Task to complete:
The data that follows must be transcribed in full and exactly, minus the pictures.

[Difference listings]
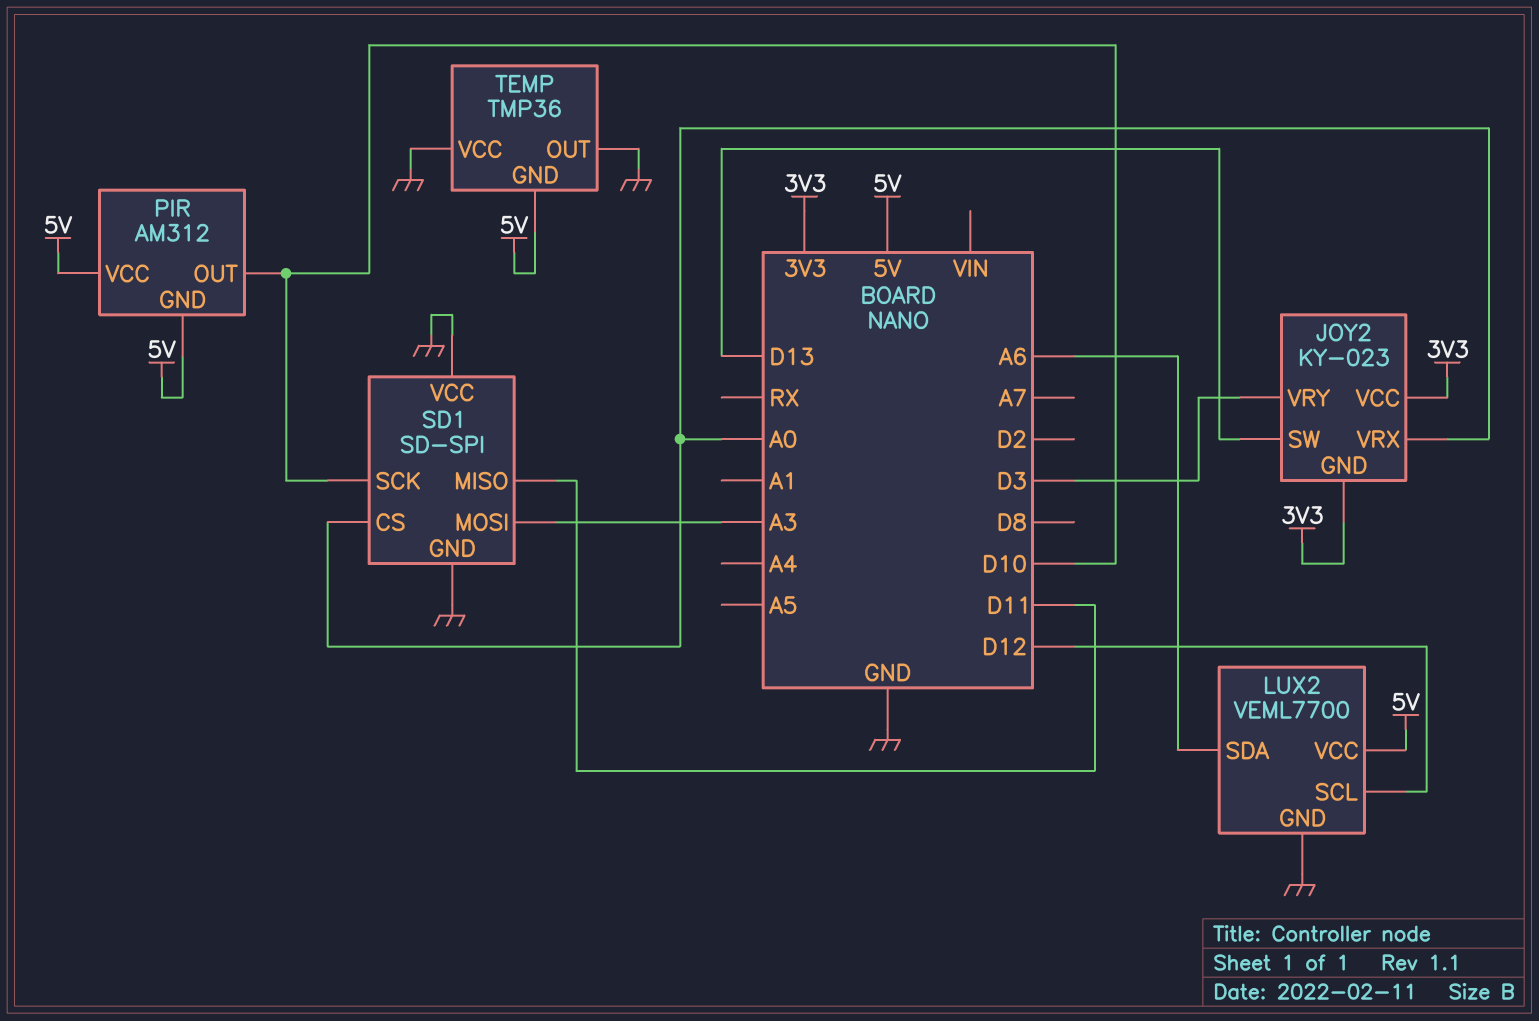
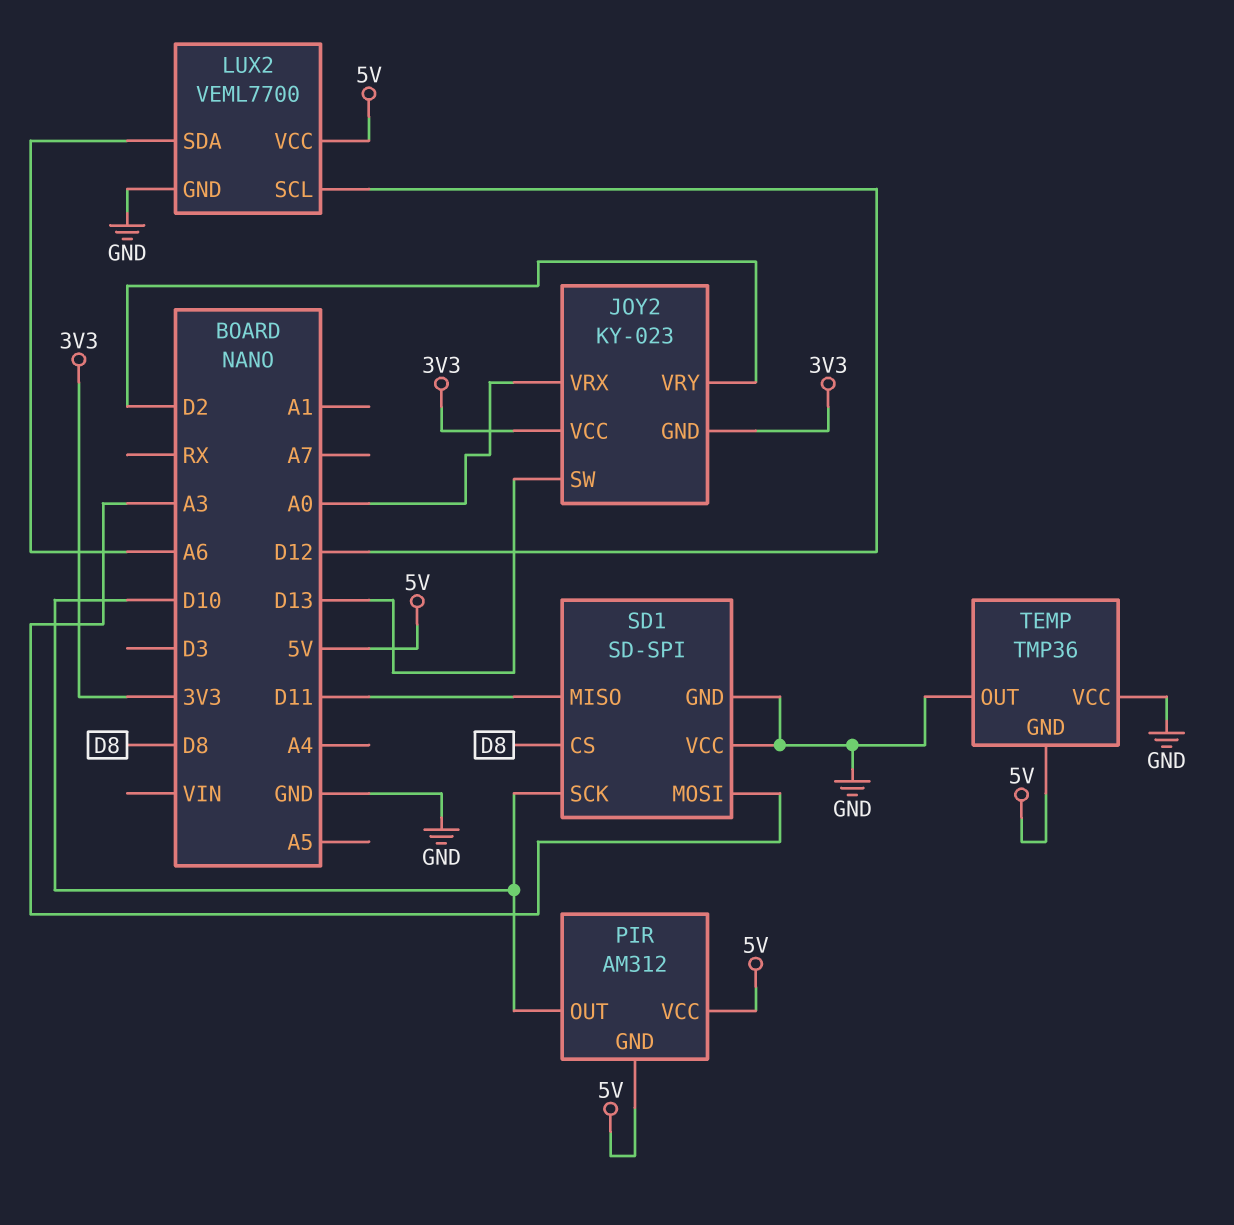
JOY2 pin VRY: D3 -> D2
SD1 pin CS: A0 -> D8

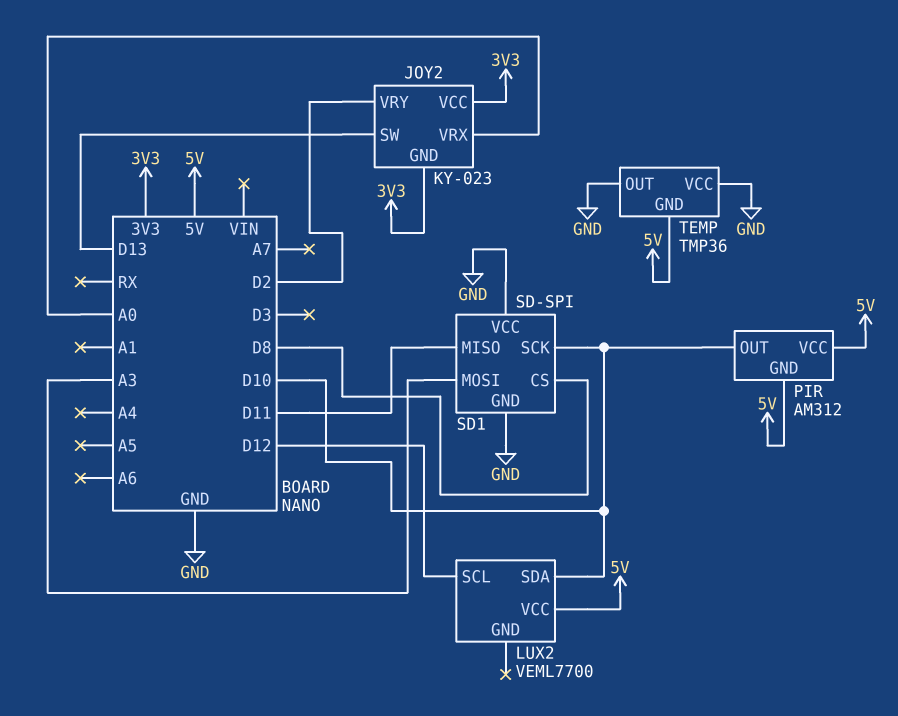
LUX2 pin GND: GND -> none
LUX2 pin SDA: A6 -> D10

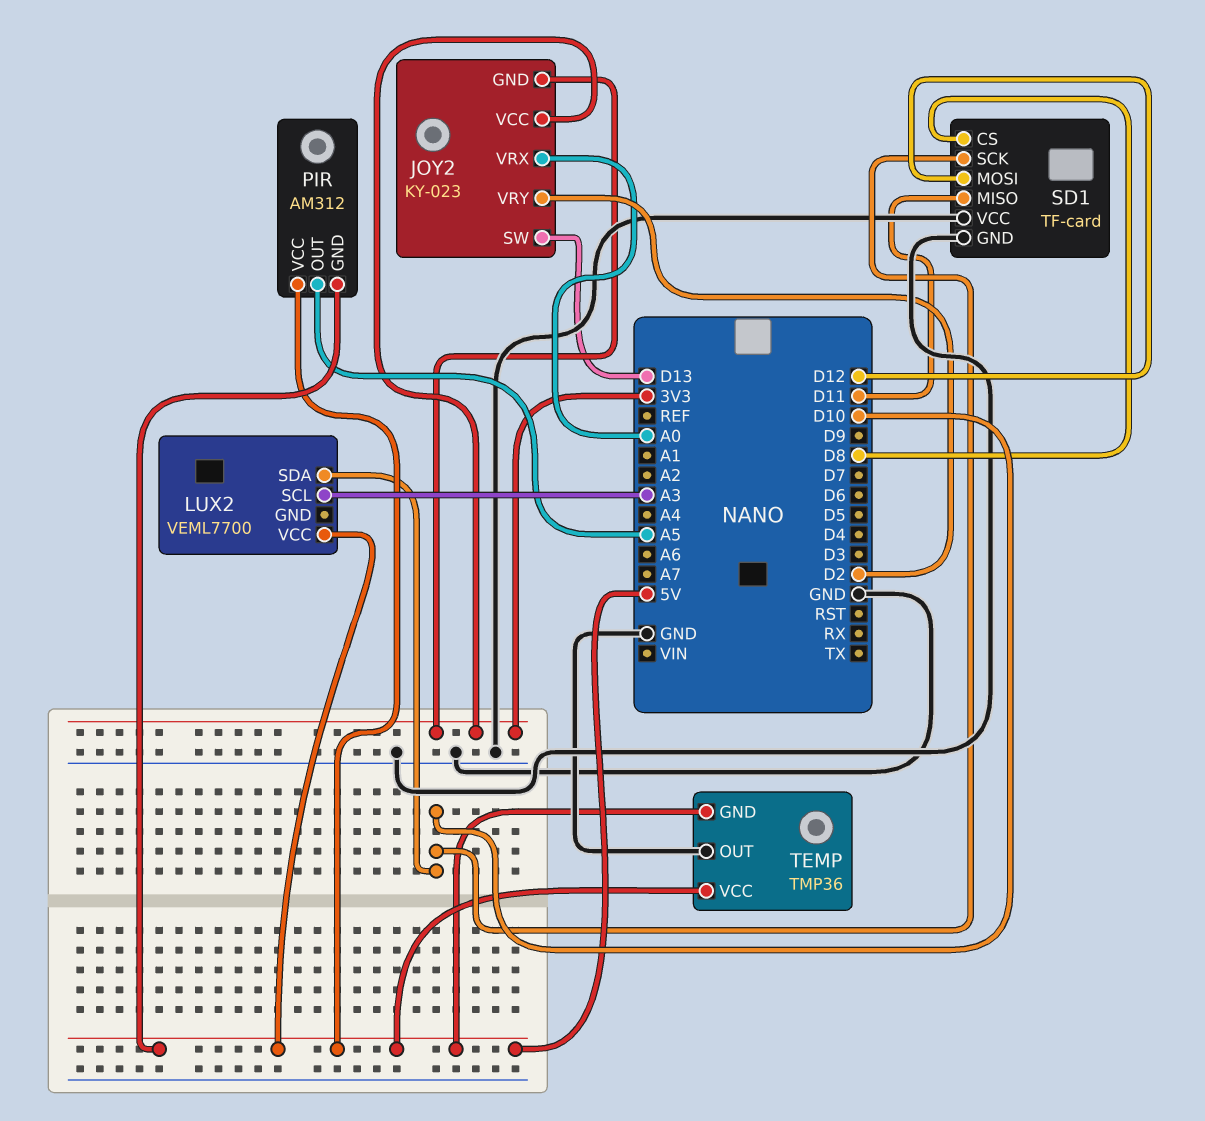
LUX2 pin SCL: D12 -> A3
PIR pin OUT: D10 -> A5
SD1: SD-SPI -> TF-card
SD1 pin MOSI: A3 -> D12
TEMP pin VCC: GND -> 5V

Worked solution:
JOY2 pin VRY: D3 -> D2
SD1 pin CS: A0 -> D8

LUX2 pin GND: GND -> none
LUX2 pin SDA: A6 -> D10

LUX2 pin SCL: D12 -> A3
PIR pin OUT: D10 -> A5
SD1: SD-SPI -> TF-card
SD1 pin MOSI: A3 -> D12
TEMP pin VCC: GND -> 5V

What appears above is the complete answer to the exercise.